Exercise requirements: The expected result is a word-for-word copy of the entries, minus any pictures.

Given information:
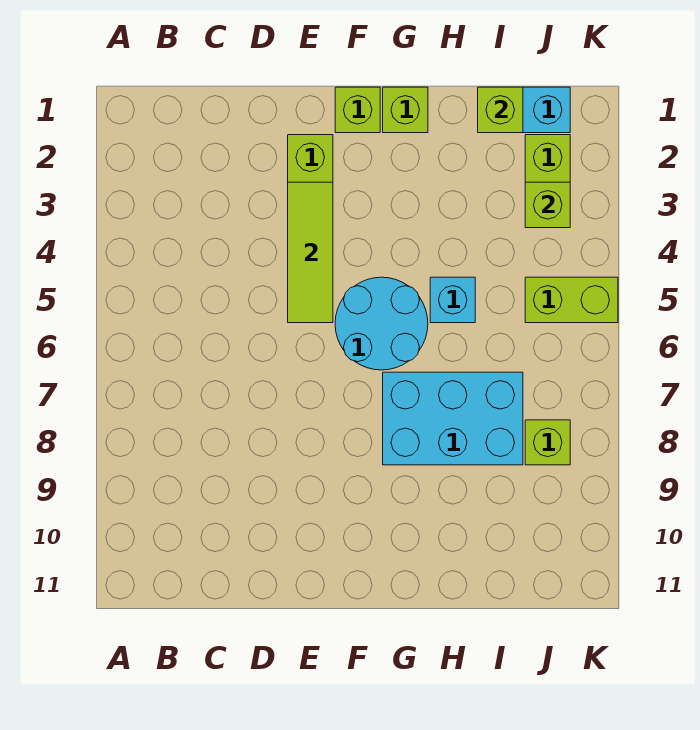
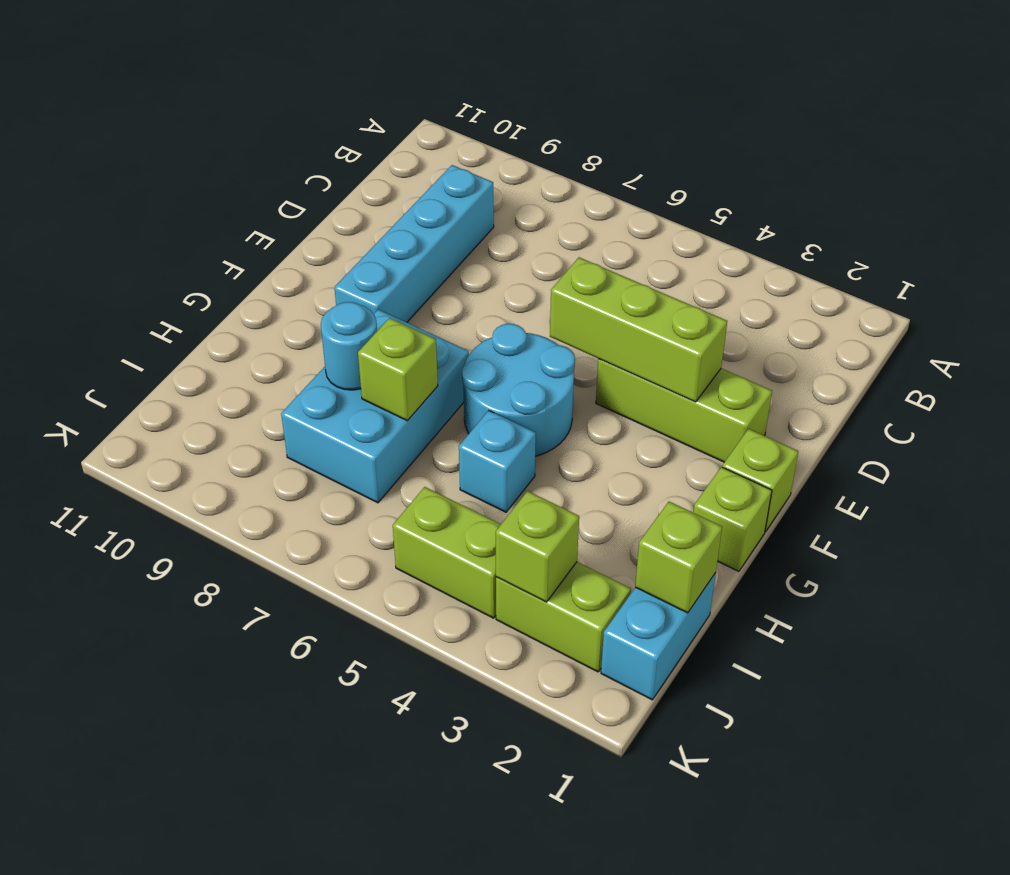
none -> cyan brick C9:F9 level 1
lime tile E3:E5 level 2 -> lime brick E3:E5 level 2
none -> cyan round brick H8 level 2
lime brick J5:K5 level 1 -> lime brick J4:J5 level 1
lime brick J8 level 1 -> lime brick H7 level 2

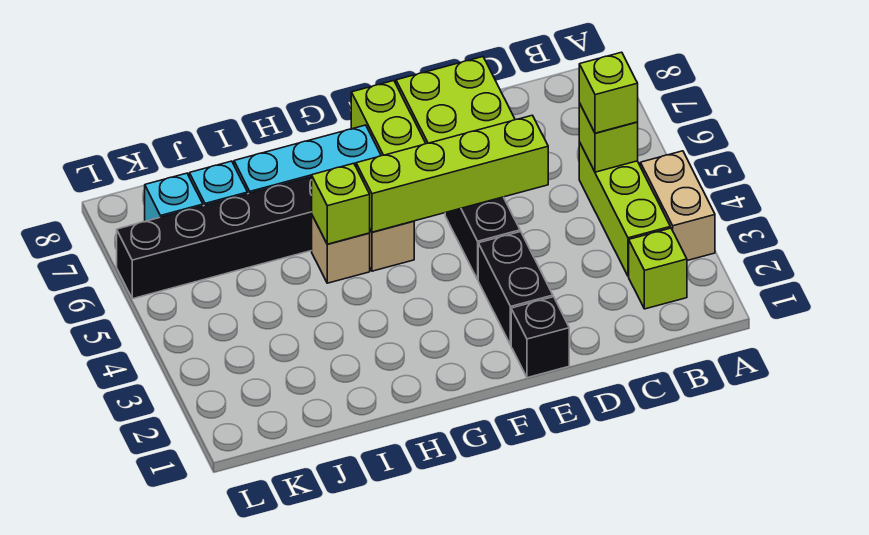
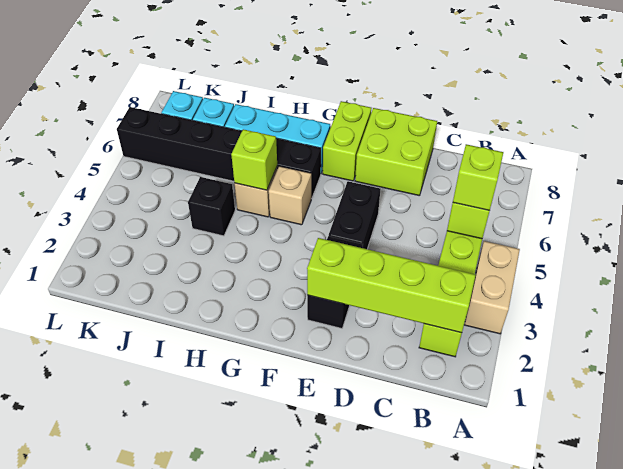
lime brick D5:G5 level 2 -> lime brick B2:E2 level 2
black brick E1 level 1 -> black brick I4 level 1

Exercise response:
none -> cyan brick C9:F9 level 1
lime tile E3:E5 level 2 -> lime brick E3:E5 level 2
none -> cyan round brick H8 level 2
lime brick J5:K5 level 1 -> lime brick J4:J5 level 1
lime brick J8 level 1 -> lime brick H7 level 2

lime brick D5:G5 level 2 -> lime brick B2:E2 level 2
black brick E1 level 1 -> black brick I4 level 1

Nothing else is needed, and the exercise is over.